↓

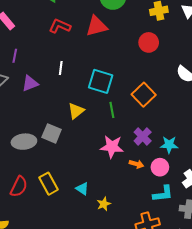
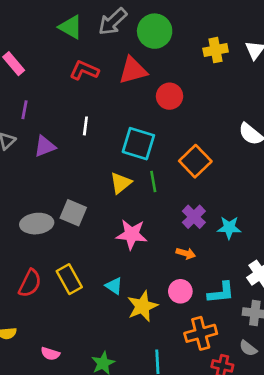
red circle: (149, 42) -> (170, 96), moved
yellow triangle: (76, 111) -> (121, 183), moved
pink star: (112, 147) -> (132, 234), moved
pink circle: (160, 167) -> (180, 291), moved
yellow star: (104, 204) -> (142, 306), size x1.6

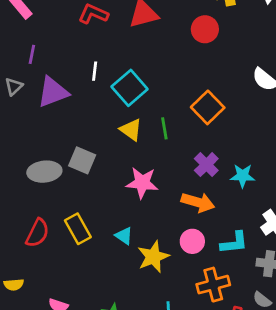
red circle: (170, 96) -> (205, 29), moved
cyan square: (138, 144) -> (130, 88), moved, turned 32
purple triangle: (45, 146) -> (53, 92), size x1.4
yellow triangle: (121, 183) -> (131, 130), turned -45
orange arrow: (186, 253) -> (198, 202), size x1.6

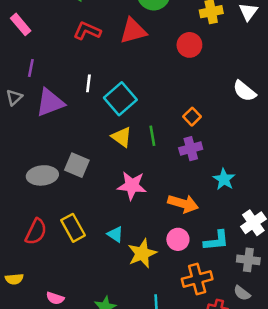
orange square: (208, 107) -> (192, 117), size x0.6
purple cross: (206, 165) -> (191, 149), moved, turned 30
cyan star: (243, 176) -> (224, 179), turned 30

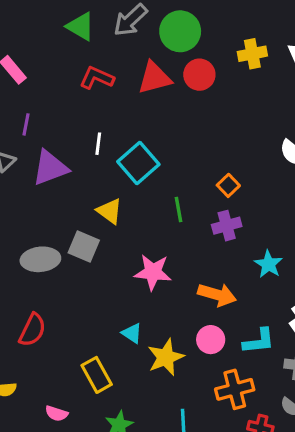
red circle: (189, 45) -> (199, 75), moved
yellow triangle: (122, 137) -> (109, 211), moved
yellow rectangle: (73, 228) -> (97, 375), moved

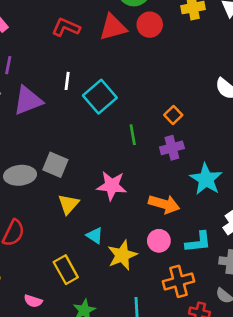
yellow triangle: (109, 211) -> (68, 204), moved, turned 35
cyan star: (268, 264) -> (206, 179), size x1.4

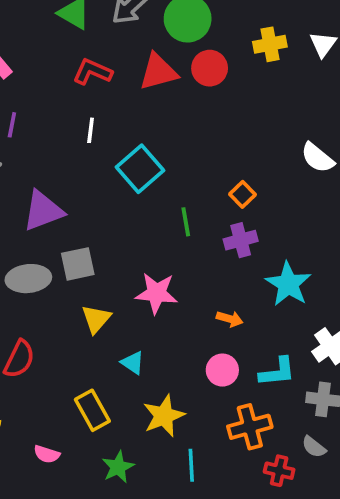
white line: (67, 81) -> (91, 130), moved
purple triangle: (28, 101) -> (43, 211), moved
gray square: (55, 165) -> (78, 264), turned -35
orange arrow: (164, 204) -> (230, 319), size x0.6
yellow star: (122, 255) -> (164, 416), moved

↑

- Task item -
Exact copies of the line with "purple triangle: (28, 101)" and of every later line in the entries make up the whole answer.

- Finished exercise -
purple triangle: (28, 101) -> (43, 211), moved
gray square: (55, 165) -> (78, 264), turned -35
orange arrow: (164, 204) -> (230, 319), size x0.6
yellow star: (122, 255) -> (164, 416), moved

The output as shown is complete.